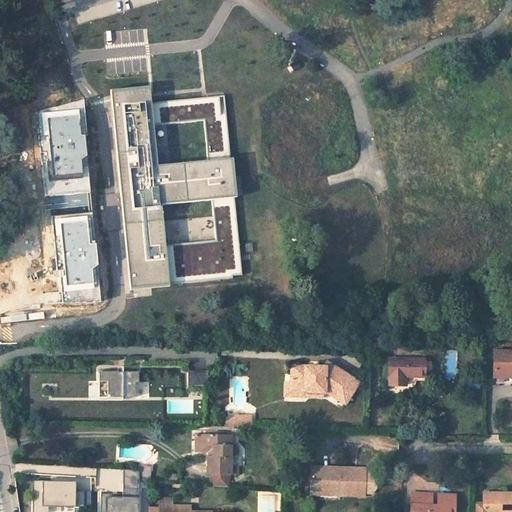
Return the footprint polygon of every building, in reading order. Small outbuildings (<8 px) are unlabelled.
[(94,88),(185,61),(186,67),(198,63),(204,75),(208,68),(221,79),(219,83),(256,100),(257,98),(266,101),(265,104),(287,178),(298,183),(315,178),(308,153),(317,151),(311,130),(309,131),(304,112),(312,96),(303,67),(286,72),(239,47),(246,33),(235,28),(228,29),(219,48),(209,43),(206,31),(200,33),(190,0),(158,0),(165,21),(158,23),(139,29),(136,19),(104,28),(107,38),(81,46),(85,58),(80,60),(88,83),(89,84),(90,85),(93,85),(94,88)] [(158,0),(151,0),(158,23),(165,21),(158,0)] [(136,103),(150,102),(149,86),(110,90),(112,106),(127,104),(126,98),(135,97),(136,103)] [(221,114),(219,95),(150,102),(153,124),(203,119),(207,160),(230,157),(226,114),(221,114)] [(150,102),(136,103),(135,97),(126,98),(127,104),(112,106),(123,225),(131,224),(131,228),(123,229),(129,288),(168,284),(164,245),(160,205),(211,200),(234,198),(230,157),(207,160),(157,164),(153,124),(150,102)] [(234,198),(211,200),(215,240),(164,245),(168,284),(232,278),(232,276),(241,275),(234,198)] [(494,368),(511,368),(511,347),(494,347),(494,368)] [(424,356),(389,356),(389,383),(406,383),(406,374),(425,373),(424,356)] [(335,396),(341,388),(351,394),(359,381),(326,361),(321,370),(314,369),(314,366),(313,363),(294,363),(293,380),(292,388),(324,389),(335,396)] [(511,368),(494,368),(494,379),(511,379),(511,368)] [(208,369),(188,369),(187,385),(208,385),(208,369)] [(98,370),(98,396),(135,396),(135,381),(138,381),(138,370),(98,370)] [(324,393),(324,389),(292,388),(293,380),(287,379),(287,392),(324,393)] [(341,388),(335,396),(346,403),(351,394),(341,388)] [(234,417),(234,423),(251,423),(251,415),(234,415),(234,417)] [(211,476),(228,477),(228,475),(237,475),(237,466),(242,466),(242,456),(238,456),(238,448),(234,444),(231,444),(231,434),(195,434),(195,450),(207,450),(212,450),(212,454),(207,454),(207,474),(211,474),(211,476)] [(309,487),(340,488),(339,492),(363,493),(363,490),(364,470),(364,467),(311,465),(309,487)] [(139,481),(149,482),(150,472),(150,467),(139,467),(139,471),(139,481)] [(138,511),(139,481),(139,471),(123,470),(122,499),(112,499),(112,496),(100,496),(100,511),(138,511)] [(364,470),(363,490),(371,491),(375,486),(375,476),(372,471),(364,470)] [(228,477),(211,476),(211,486),(228,487),(228,477)] [(38,484),(42,511),(56,509),(55,502),(65,501),(62,481),(38,484)] [(454,511),(455,493),(438,492),(438,506),(431,506),(432,492),(411,491),(410,511),(454,511)] [(476,511),(488,511),(489,511),(501,511),(502,509),(511,508),(511,491),(484,491),(484,501),(478,501),(478,511),(476,511)] [(158,511),(173,511),(174,505),(174,499),(159,499),(159,508),(158,511)]
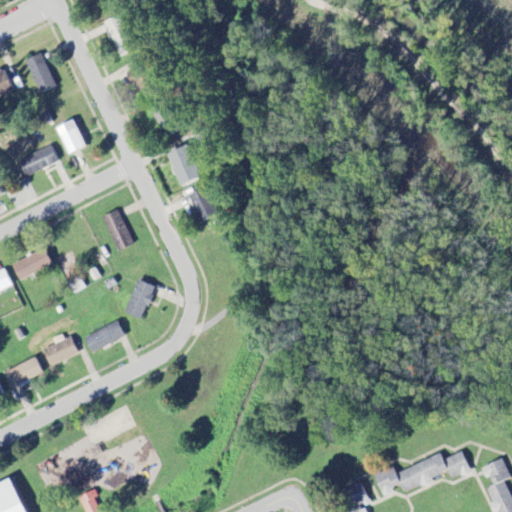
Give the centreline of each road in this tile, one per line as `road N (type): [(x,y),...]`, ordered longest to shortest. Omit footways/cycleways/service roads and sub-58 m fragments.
road 1 (residential): [(0,440),(148,364),(179,338),(189,311),(189,282),(54,0)]
road 2 (residential): [(0,233),(133,166)]
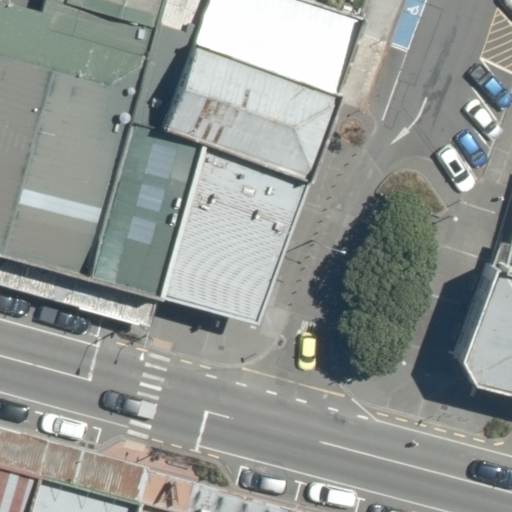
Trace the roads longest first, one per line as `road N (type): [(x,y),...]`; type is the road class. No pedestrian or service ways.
road 1 (residential): [(462,0),(434,89),(327,249),(282,434)]
road 2 (trunk): [(0,354),(282,434)]
road 3 (trunk): [(282,434),(511,493)]
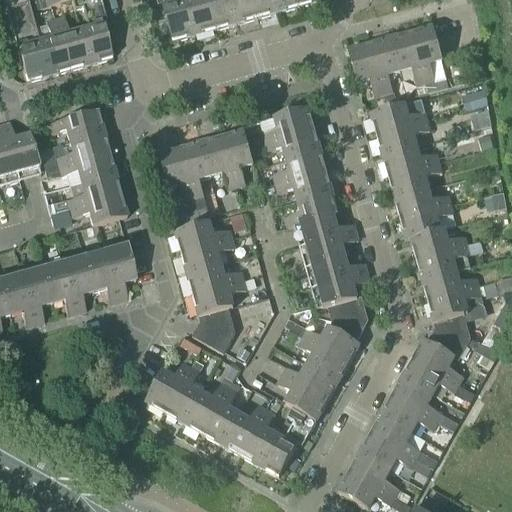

------------------------------------------------------------------------

## DO THIS
Reproduce the listing above, substituting "image" for "tile" and keeping everything else the same. Omit the pictures.

## EXPECTED ANSWER
Return the footprint polygon of every building, in reading order. Small outbuildings (<8 px) are unlabelled.
[(94,88),(185,61),(186,67),(198,63),(204,75),(208,68),(221,79),(219,83),(256,100),(257,98),(266,101),(265,104),(287,178),(298,183),(315,178),(308,153),(317,151),(311,130),(309,131),(304,112),(312,96),(303,67),(286,72),(239,47),(246,33),(235,28),(228,29),(219,48),(209,43),(206,31),(200,33),(190,0),(158,0),(165,21),(158,23),(139,29),(136,19),(104,28),(107,38),(81,46),(85,58),(80,60),(88,83),(89,84),(90,85),(93,85),(94,88)] [(158,0),(151,0),(158,23),(165,21),(158,0)] [(136,103),(150,102),(149,86),(110,90),(112,106),(127,104),(126,98),(135,97),(136,103)] [(221,114),(219,95),(150,102),(153,124),(203,119),(207,160),(230,157),(226,114),(221,114)] [(150,102),(136,103),(135,97),(126,98),(127,104),(112,106),(123,225),(131,224),(131,228),(123,229),(129,288),(168,284),(164,245),(160,205),(211,200),(234,198),(230,157),(207,160),(157,164),(153,124),(150,102)] [(234,198),(211,200),(215,240),(164,245),(168,284),(232,278),(232,276),(241,275),(234,198)] [(494,368),(511,368),(511,347),(494,347),(494,368)] [(424,356),(389,356),(389,383),(406,383),(406,374),(425,373),(424,356)] [(335,396),(341,388),(351,394),(359,381),(326,361),(321,370),(314,369),(314,366),(313,363),(294,363),(293,380),(292,388),(324,389),(335,396)] [(511,368),(494,368),(494,379),(511,379),(511,368)] [(208,369),(188,369),(187,385),(208,385),(208,369)] [(98,370),(98,396),(135,396),(135,381),(138,381),(138,370),(98,370)] [(324,393),(324,389),(292,388),(293,380),(287,379),(287,392),(324,393)] [(341,388),(335,396),(346,403),(351,394),(341,388)] [(234,417),(234,423),(251,423),(251,415),(234,415),(234,417)] [(211,476),(228,477),(228,475),(237,475),(237,466),(242,466),(242,456),(238,456),(238,448),(234,444),(231,444),(231,434),(195,434),(195,450),(207,450),(212,450),(212,454),(207,454),(207,474),(211,474),(211,476)] [(309,487),(340,488),(339,492),(363,493),(363,490),(364,470),(364,467),(311,465),(309,487)] [(139,481),(149,482),(150,472),(150,467),(139,467),(139,471),(139,481)] [(138,511),(139,481),(139,471),(123,470),(122,499),(112,499),(112,496),(100,496),(100,511),(138,511)] [(364,470),(363,490),(371,491),(375,486),(375,476),(372,471),(364,470)] [(228,477),(211,476),(211,486),(228,487),(228,477)] [(38,484),(42,511),(56,509),(55,502),(65,501),(62,481),(38,484)] [(454,511),(455,493),(438,492),(438,506),(431,506),(432,492),(411,491),(410,511),(454,511)] [(476,511),(488,511),(489,511),(501,511),(502,509),(511,508),(511,491),(484,491),(484,501),(478,501),(478,511),(476,511)] [(158,511),(173,511),(174,505),(174,499),(159,499),(159,508),(158,511)]
Give the centreline of each road in this image, one per line as `road N (type): [(x,y),...]`, ordered longest to shortest. Omit footways/cycleways/service roads and sub-58 m fragments.
road 1 (residential): [(0,440),(148,364),(179,338),(189,311),(189,282),(54,0)]
road 2 (residential): [(0,233),(133,166)]
Trace the roads longest first, one per line as `road N (type): [(x,y),...]`; type is the road class. No pedestrian or service ways.
road 1 (residential): [(462,0),(434,89),(327,249),(282,434)]
road 2 (trunk): [(0,354),(282,434)]
road 3 (trunk): [(282,434),(511,493)]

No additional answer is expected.